TASK BRIEF
Please copy each line below that contains the string "blue".

PROVIDED MATERIAL
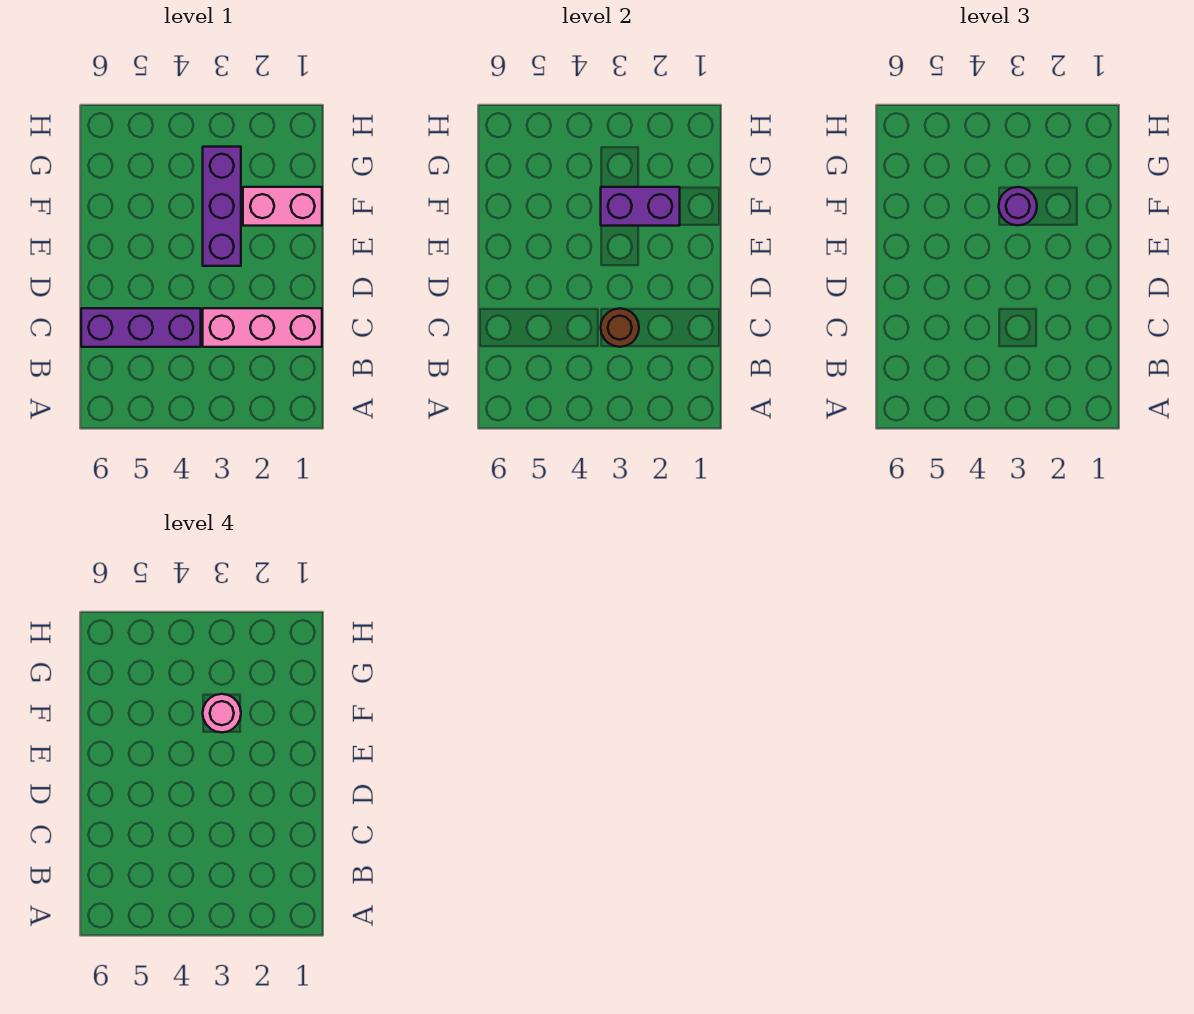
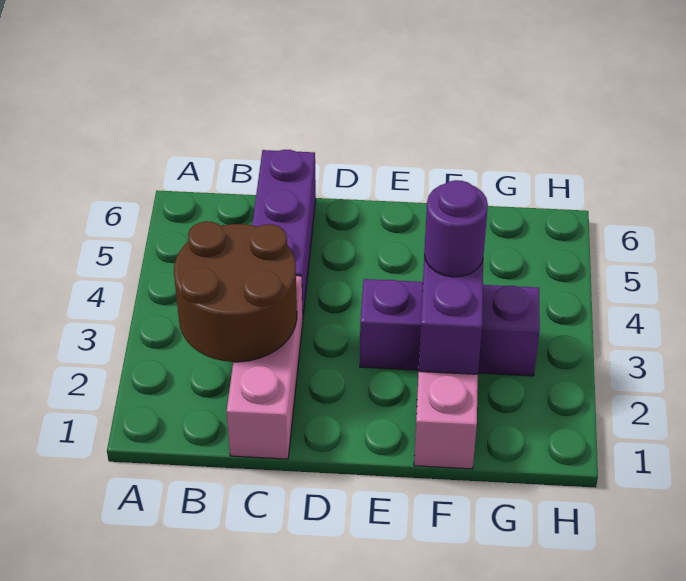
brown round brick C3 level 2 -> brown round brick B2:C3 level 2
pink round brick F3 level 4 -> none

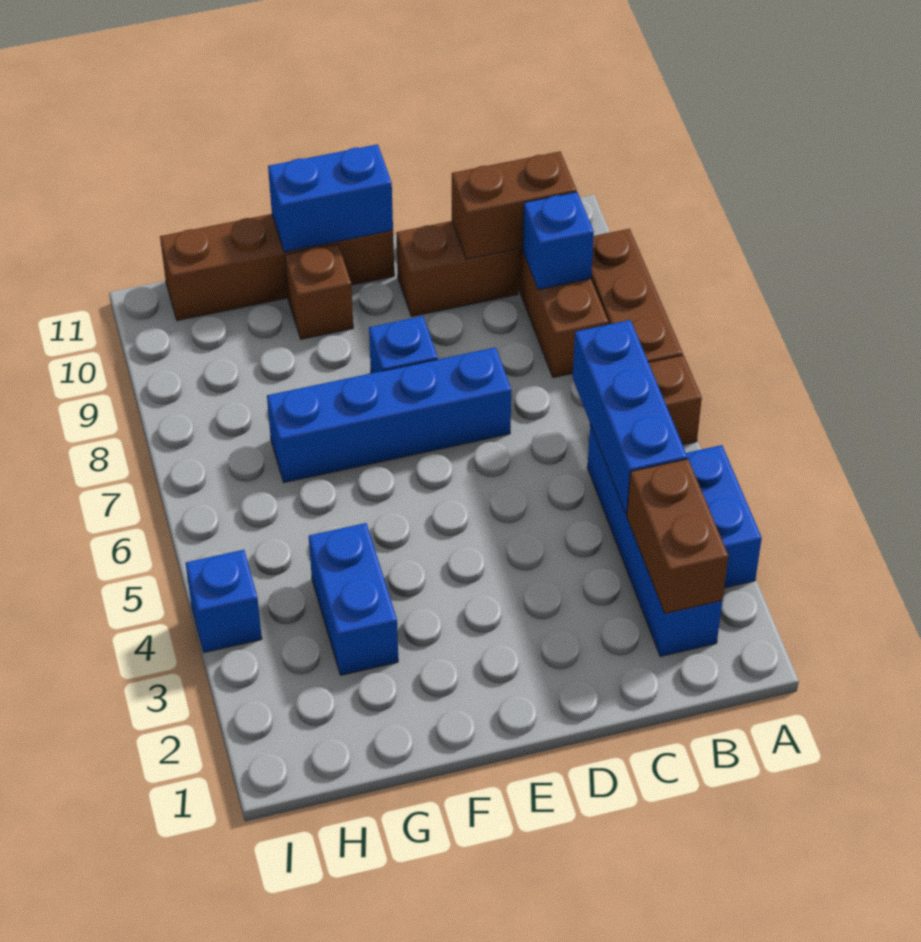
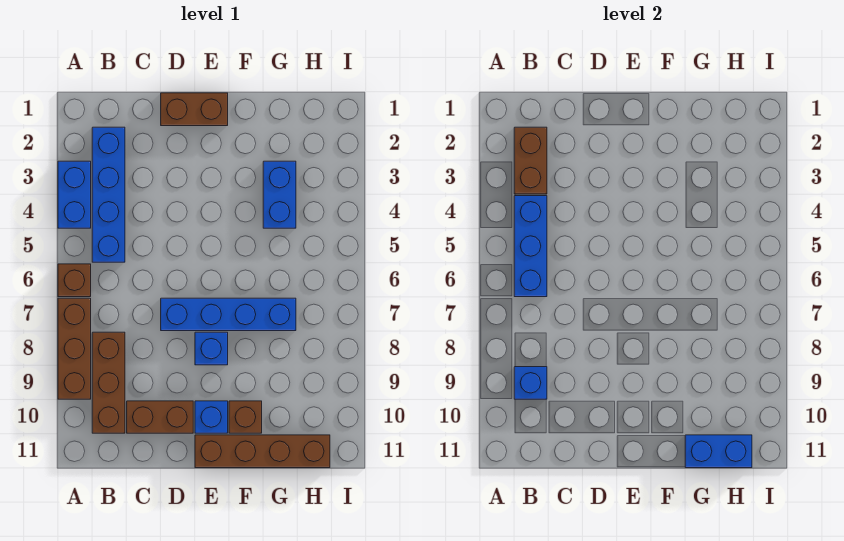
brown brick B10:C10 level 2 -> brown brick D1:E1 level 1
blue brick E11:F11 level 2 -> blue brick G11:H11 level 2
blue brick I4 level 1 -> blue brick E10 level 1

YOUR RESPONSE
blue brick E11:F11 level 2 -> blue brick G11:H11 level 2
blue brick I4 level 1 -> blue brick E10 level 1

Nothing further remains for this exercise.